§ Required action: I'd like the data below restated word for word, with the pictures left out.
*** Dataset excerpt Section Begins ***
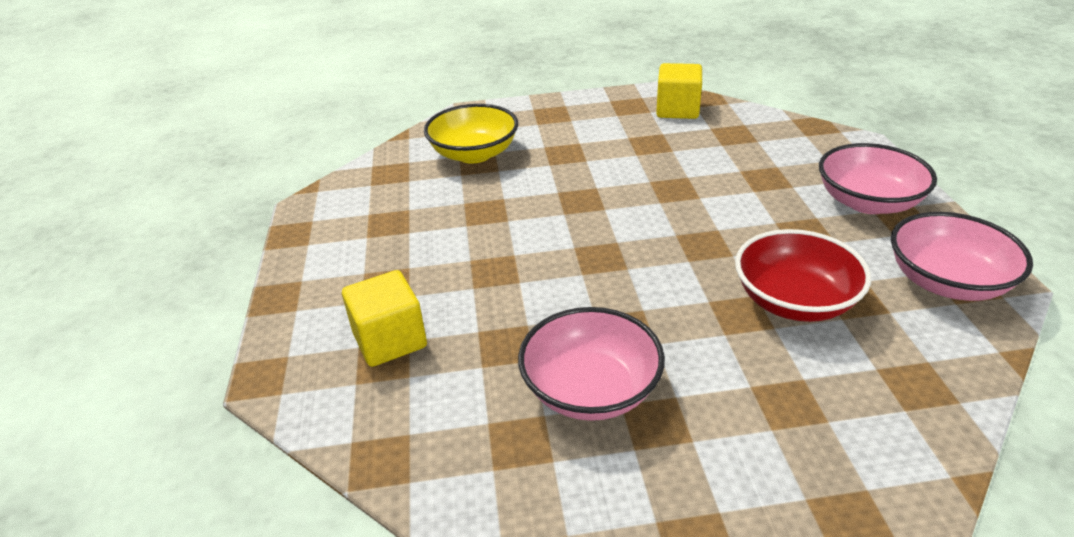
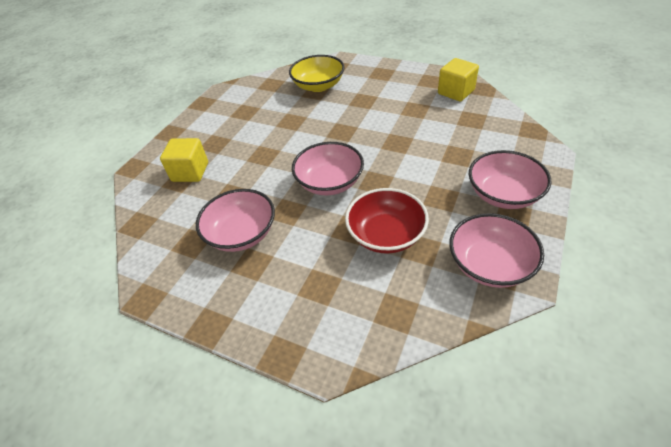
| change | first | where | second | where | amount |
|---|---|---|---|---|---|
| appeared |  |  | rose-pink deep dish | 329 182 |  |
*** Dataset excerpt Section Ends ***
§ Answer for this exercise:
| change | first | where | second | where | amount |
|---|---|---|---|---|---|
| appeared |  |  | rose-pink deep dish | 329 182 |  |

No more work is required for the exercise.